BRIEF. Would you retype the listing below word for word, without any of its pictures?

EXTRACTED INFORMATION.

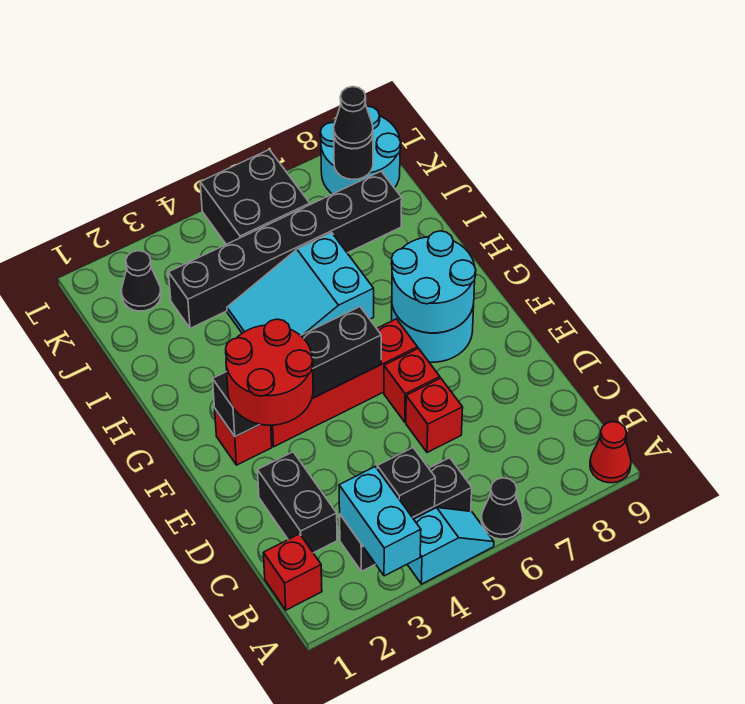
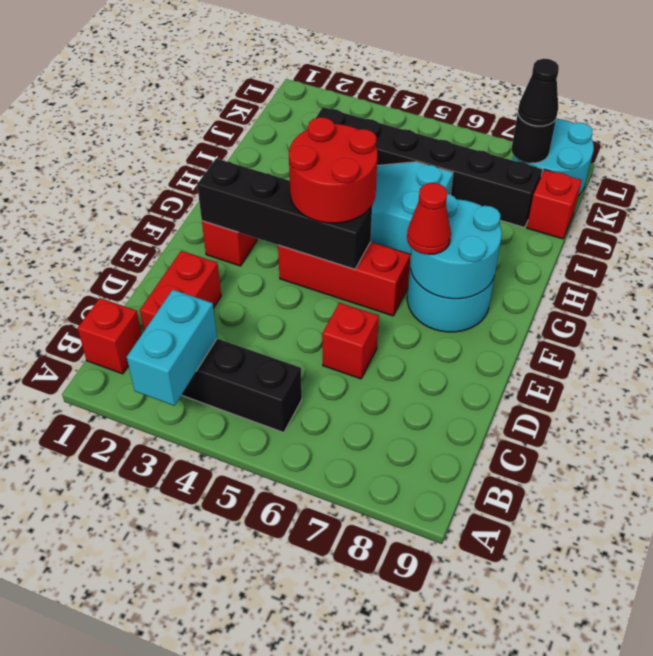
cyan slope A4:A5 level 1 top 4 -> none
black cone A6 level 1 -> none
red cone A9 level 1 -> red cone F7 level 3
black brick B4 level 2 -> none
black brick C2:D2 level 1 -> red brick C2:D2 level 1
red round brick E2:F3 level 3 -> red round brick F4:G5 level 3
red brick E6 level 1 -> red brick J9 level 1
red brick F3:F6 level 1 -> red brick F4:F6 level 1
black cone K2 level 1 -> none
black brick K5:L6 level 1 -> none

TASK ANSWER.
cyan slope A4:A5 level 1 top 4 -> none
black cone A6 level 1 -> none
red cone A9 level 1 -> red cone F7 level 3
black brick B4 level 2 -> none
black brick C2:D2 level 1 -> red brick C2:D2 level 1
red round brick E2:F3 level 3 -> red round brick F4:G5 level 3
red brick E6 level 1 -> red brick J9 level 1
red brick F3:F6 level 1 -> red brick F4:F6 level 1
black cone K2 level 1 -> none
black brick K5:L6 level 1 -> none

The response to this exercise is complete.